_Try it_.
Retyping the records exactly, down to the last line, is the whole job.

_Data supplied_.

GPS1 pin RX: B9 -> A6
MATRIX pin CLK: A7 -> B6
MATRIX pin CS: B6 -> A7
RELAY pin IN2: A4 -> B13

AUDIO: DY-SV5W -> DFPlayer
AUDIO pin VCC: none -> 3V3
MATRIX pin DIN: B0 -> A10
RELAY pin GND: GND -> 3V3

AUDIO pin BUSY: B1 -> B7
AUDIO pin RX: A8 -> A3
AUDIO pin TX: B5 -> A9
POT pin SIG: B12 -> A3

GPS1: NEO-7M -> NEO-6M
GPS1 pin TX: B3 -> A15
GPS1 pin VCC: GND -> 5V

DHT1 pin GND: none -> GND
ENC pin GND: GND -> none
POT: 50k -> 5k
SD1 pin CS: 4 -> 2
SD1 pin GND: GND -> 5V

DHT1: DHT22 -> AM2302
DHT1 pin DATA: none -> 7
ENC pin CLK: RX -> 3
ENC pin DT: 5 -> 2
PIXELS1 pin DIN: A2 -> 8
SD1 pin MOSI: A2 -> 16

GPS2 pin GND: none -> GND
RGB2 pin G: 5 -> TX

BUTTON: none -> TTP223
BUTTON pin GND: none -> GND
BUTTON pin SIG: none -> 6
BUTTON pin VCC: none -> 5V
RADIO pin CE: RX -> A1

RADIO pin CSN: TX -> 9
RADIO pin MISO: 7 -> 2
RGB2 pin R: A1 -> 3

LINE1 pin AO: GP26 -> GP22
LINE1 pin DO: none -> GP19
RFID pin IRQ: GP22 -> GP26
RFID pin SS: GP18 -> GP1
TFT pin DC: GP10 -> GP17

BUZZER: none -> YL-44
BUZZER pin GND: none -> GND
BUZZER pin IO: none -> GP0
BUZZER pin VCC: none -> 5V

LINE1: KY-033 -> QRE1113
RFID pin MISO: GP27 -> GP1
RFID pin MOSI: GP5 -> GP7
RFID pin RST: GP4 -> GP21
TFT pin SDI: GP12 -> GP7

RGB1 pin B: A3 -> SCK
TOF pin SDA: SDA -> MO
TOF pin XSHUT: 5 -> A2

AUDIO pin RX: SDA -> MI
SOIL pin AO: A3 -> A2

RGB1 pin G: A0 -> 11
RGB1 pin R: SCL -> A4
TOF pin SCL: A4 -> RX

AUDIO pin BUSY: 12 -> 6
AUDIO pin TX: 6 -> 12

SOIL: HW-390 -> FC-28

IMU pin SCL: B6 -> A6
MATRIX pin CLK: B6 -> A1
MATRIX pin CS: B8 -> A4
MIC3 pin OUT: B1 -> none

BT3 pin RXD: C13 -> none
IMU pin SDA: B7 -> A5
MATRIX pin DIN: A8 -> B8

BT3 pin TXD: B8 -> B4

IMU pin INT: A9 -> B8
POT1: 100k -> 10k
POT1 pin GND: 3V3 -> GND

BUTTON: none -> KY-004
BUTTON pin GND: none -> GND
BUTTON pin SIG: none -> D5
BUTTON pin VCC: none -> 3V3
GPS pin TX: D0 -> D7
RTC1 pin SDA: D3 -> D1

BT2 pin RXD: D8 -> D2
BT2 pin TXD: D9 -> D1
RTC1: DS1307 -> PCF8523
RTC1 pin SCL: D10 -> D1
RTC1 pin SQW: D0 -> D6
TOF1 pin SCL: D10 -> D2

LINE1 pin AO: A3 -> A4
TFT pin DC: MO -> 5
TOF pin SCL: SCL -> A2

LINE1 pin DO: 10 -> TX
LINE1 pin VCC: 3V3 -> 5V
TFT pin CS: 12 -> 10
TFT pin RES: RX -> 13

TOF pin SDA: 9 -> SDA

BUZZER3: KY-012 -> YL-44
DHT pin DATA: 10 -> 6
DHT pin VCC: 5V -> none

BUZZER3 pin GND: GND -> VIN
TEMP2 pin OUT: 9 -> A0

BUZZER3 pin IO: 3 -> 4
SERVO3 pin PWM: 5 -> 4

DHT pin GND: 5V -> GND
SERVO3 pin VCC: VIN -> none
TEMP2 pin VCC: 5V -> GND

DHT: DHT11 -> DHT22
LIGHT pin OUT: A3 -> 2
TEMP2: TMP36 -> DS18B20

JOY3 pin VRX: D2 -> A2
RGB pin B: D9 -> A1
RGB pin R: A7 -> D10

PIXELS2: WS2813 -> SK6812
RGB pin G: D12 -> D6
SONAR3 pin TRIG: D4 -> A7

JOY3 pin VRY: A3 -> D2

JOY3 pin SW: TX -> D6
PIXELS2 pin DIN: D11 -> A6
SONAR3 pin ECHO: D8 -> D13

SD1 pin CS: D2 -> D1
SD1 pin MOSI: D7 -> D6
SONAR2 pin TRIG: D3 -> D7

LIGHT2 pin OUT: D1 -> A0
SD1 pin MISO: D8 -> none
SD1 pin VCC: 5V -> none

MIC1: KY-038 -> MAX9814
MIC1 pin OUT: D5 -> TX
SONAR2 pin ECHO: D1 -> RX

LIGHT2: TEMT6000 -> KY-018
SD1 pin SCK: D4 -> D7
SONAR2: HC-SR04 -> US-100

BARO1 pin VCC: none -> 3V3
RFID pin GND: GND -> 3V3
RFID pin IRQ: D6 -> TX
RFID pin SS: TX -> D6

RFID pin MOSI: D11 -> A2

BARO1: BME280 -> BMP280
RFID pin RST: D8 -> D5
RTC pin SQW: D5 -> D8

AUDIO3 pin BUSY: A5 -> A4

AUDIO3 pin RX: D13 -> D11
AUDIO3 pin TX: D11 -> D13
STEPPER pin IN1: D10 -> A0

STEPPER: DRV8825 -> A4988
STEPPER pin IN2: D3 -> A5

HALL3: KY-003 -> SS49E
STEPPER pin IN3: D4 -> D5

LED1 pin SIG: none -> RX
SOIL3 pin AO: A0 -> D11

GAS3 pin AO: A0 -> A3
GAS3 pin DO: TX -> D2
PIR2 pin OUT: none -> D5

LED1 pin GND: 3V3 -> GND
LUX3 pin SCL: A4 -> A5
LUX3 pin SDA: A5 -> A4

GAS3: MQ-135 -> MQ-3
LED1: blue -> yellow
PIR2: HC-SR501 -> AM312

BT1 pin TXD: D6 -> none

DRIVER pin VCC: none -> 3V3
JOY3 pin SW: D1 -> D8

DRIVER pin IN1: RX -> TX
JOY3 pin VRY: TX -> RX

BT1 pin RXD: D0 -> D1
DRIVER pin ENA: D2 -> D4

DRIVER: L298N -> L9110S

_Answer for this exercise_.
GPS1 pin RX: B9 -> A6
MATRIX pin CLK: A7 -> B6
MATRIX pin CS: B6 -> A7
RELAY pin IN2: A4 -> B13

AUDIO: DY-SV5W -> DFPlayer
AUDIO pin VCC: none -> 3V3
MATRIX pin DIN: B0 -> A10
RELAY pin GND: GND -> 3V3

AUDIO pin BUSY: B1 -> B7
AUDIO pin RX: A8 -> A3
AUDIO pin TX: B5 -> A9
POT pin SIG: B12 -> A3

GPS1: NEO-7M -> NEO-6M
GPS1 pin TX: B3 -> A15
GPS1 pin VCC: GND -> 5V

DHT1 pin GND: none -> GND
ENC pin GND: GND -> none
POT: 50k -> 5k
SD1 pin CS: 4 -> 2
SD1 pin GND: GND -> 5V

DHT1: DHT22 -> AM2302
DHT1 pin DATA: none -> 7
ENC pin CLK: RX -> 3
ENC pin DT: 5 -> 2
PIXELS1 pin DIN: A2 -> 8
SD1 pin MOSI: A2 -> 16

GPS2 pin GND: none -> GND
RGB2 pin G: 5 -> TX

BUTTON: none -> TTP223
BUTTON pin GND: none -> GND
BUTTON pin SIG: none -> 6
BUTTON pin VCC: none -> 5V
RADIO pin CE: RX -> A1

RADIO pin CSN: TX -> 9
RADIO pin MISO: 7 -> 2
RGB2 pin R: A1 -> 3

LINE1 pin AO: GP26 -> GP22
LINE1 pin DO: none -> GP19
RFID pin IRQ: GP22 -> GP26
RFID pin SS: GP18 -> GP1
TFT pin DC: GP10 -> GP17

BUZZER: none -> YL-44
BUZZER pin GND: none -> GND
BUZZER pin IO: none -> GP0
BUZZER pin VCC: none -> 5V

LINE1: KY-033 -> QRE1113
RFID pin MISO: GP27 -> GP1
RFID pin MOSI: GP5 -> GP7
RFID pin RST: GP4 -> GP21
TFT pin SDI: GP12 -> GP7

RGB1 pin B: A3 -> SCK
TOF pin SDA: SDA -> MO
TOF pin XSHUT: 5 -> A2

AUDIO pin RX: SDA -> MI
SOIL pin AO: A3 -> A2

RGB1 pin G: A0 -> 11
RGB1 pin R: SCL -> A4
TOF pin SCL: A4 -> RX

AUDIO pin BUSY: 12 -> 6
AUDIO pin TX: 6 -> 12

SOIL: HW-390 -> FC-28

IMU pin SCL: B6 -> A6
MATRIX pin CLK: B6 -> A1
MATRIX pin CS: B8 -> A4
MIC3 pin OUT: B1 -> none

BT3 pin RXD: C13 -> none
IMU pin SDA: B7 -> A5
MATRIX pin DIN: A8 -> B8

BT3 pin TXD: B8 -> B4

IMU pin INT: A9 -> B8
POT1: 100k -> 10k
POT1 pin GND: 3V3 -> GND

BUTTON: none -> KY-004
BUTTON pin GND: none -> GND
BUTTON pin SIG: none -> D5
BUTTON pin VCC: none -> 3V3
GPS pin TX: D0 -> D7
RTC1 pin SDA: D3 -> D1

BT2 pin RXD: D8 -> D2
BT2 pin TXD: D9 -> D1
RTC1: DS1307 -> PCF8523
RTC1 pin SCL: D10 -> D1
RTC1 pin SQW: D0 -> D6
TOF1 pin SCL: D10 -> D2

LINE1 pin AO: A3 -> A4
TFT pin DC: MO -> 5
TOF pin SCL: SCL -> A2

LINE1 pin DO: 10 -> TX
LINE1 pin VCC: 3V3 -> 5V
TFT pin CS: 12 -> 10
TFT pin RES: RX -> 13

TOF pin SDA: 9 -> SDA

BUZZER3: KY-012 -> YL-44
DHT pin DATA: 10 -> 6
DHT pin VCC: 5V -> none

BUZZER3 pin GND: GND -> VIN
TEMP2 pin OUT: 9 -> A0

BUZZER3 pin IO: 3 -> 4
SERVO3 pin PWM: 5 -> 4

DHT pin GND: 5V -> GND
SERVO3 pin VCC: VIN -> none
TEMP2 pin VCC: 5V -> GND

DHT: DHT11 -> DHT22
LIGHT pin OUT: A3 -> 2
TEMP2: TMP36 -> DS18B20

JOY3 pin VRX: D2 -> A2
RGB pin B: D9 -> A1
RGB pin R: A7 -> D10

PIXELS2: WS2813 -> SK6812
RGB pin G: D12 -> D6
SONAR3 pin TRIG: D4 -> A7

JOY3 pin VRY: A3 -> D2

JOY3 pin SW: TX -> D6
PIXELS2 pin DIN: D11 -> A6
SONAR3 pin ECHO: D8 -> D13

SD1 pin CS: D2 -> D1
SD1 pin MOSI: D7 -> D6
SONAR2 pin TRIG: D3 -> D7

LIGHT2 pin OUT: D1 -> A0
SD1 pin MISO: D8 -> none
SD1 pin VCC: 5V -> none

MIC1: KY-038 -> MAX9814
MIC1 pin OUT: D5 -> TX
SONAR2 pin ECHO: D1 -> RX

LIGHT2: TEMT6000 -> KY-018
SD1 pin SCK: D4 -> D7
SONAR2: HC-SR04 -> US-100

BARO1 pin VCC: none -> 3V3
RFID pin GND: GND -> 3V3
RFID pin IRQ: D6 -> TX
RFID pin SS: TX -> D6

RFID pin MOSI: D11 -> A2

BARO1: BME280 -> BMP280
RFID pin RST: D8 -> D5
RTC pin SQW: D5 -> D8

AUDIO3 pin BUSY: A5 -> A4

AUDIO3 pin RX: D13 -> D11
AUDIO3 pin TX: D11 -> D13
STEPPER pin IN1: D10 -> A0

STEPPER: DRV8825 -> A4988
STEPPER pin IN2: D3 -> A5

HALL3: KY-003 -> SS49E
STEPPER pin IN3: D4 -> D5

LED1 pin SIG: none -> RX
SOIL3 pin AO: A0 -> D11

GAS3 pin AO: A0 -> A3
GAS3 pin DO: TX -> D2
PIR2 pin OUT: none -> D5

LED1 pin GND: 3V3 -> GND
LUX3 pin SCL: A4 -> A5
LUX3 pin SDA: A5 -> A4

GAS3: MQ-135 -> MQ-3
LED1: blue -> yellow
PIR2: HC-SR501 -> AM312

BT1 pin TXD: D6 -> none

DRIVER pin VCC: none -> 3V3
JOY3 pin SW: D1 -> D8

DRIVER pin IN1: RX -> TX
JOY3 pin VRY: TX -> RX

BT1 pin RXD: D0 -> D1
DRIVER pin ENA: D2 -> D4

DRIVER: L298N -> L9110S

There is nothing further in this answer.